**Task statement:** Reproduce, exactly as they appear, the line containing "C2: 1.5uF (plus" and every line after it, ending with the last line of the records.
(Provided material)
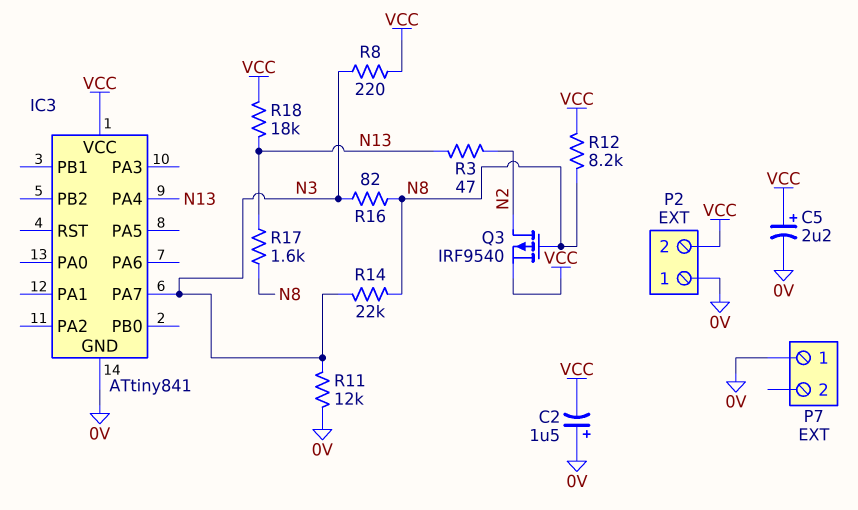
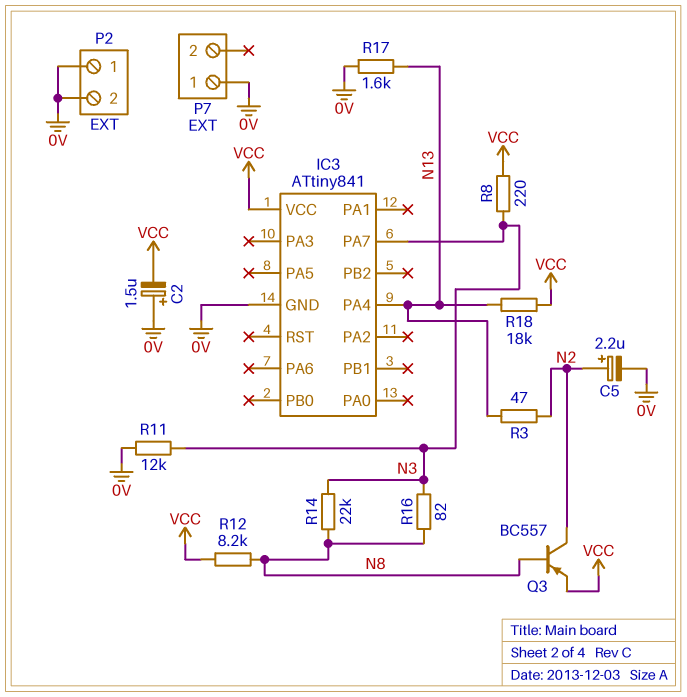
C5: 2.2uF (plus VCC, minus 0V) -> 2.2uF (plus N2, minus 0V)
P2 pin 2: VCC -> 0V
Q3: PMOS IRF9540 (G N8, D N2, S VCC) -> PNP BC557 (B N8, C N2, E VCC)
R17: 1.6k (N8, N13) -> 1.6k (0V, N13)

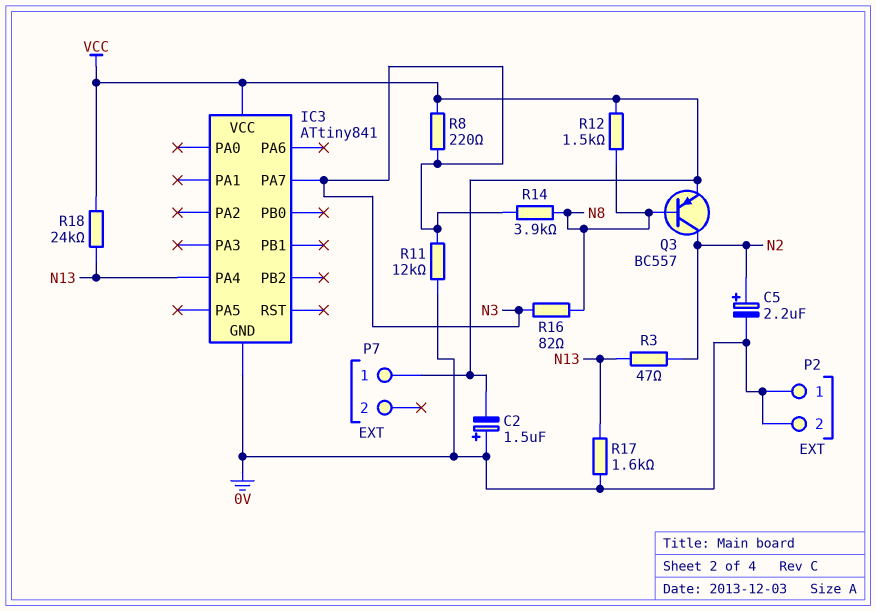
P7 pin 1: 0V -> VCC
R12: 8.2k (N8, VCC) -> 1.5k (N8, VCC)
R14: 22k (N3, N8) -> 3.9k (N3, N8)
R18: 18k (N13, VCC) -> 24k (N13, VCC)

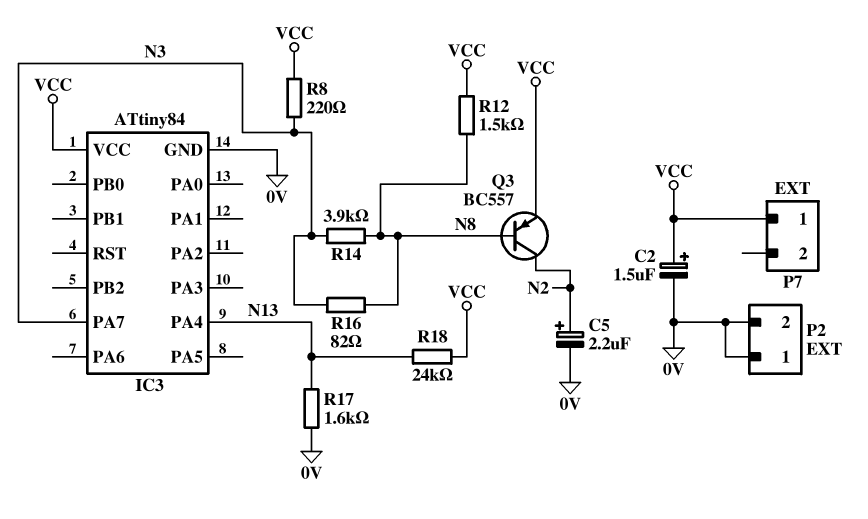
C2: 1.5uF (plus 0V, minus VCC) -> 1.5uF (plus VCC, minus 0V)
IC3: ATtiny841 -> ATtiny84
R3: 47 (N2, N13) -> none
R11: 12k (0V, N3) -> none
(End Provided material)
**Answer below:**
C2: 1.5uF (plus 0V, minus VCC) -> 1.5uF (plus VCC, minus 0V)
IC3: ATtiny841 -> ATtiny84
R3: 47 (N2, N13) -> none
R11: 12k (0V, N3) -> none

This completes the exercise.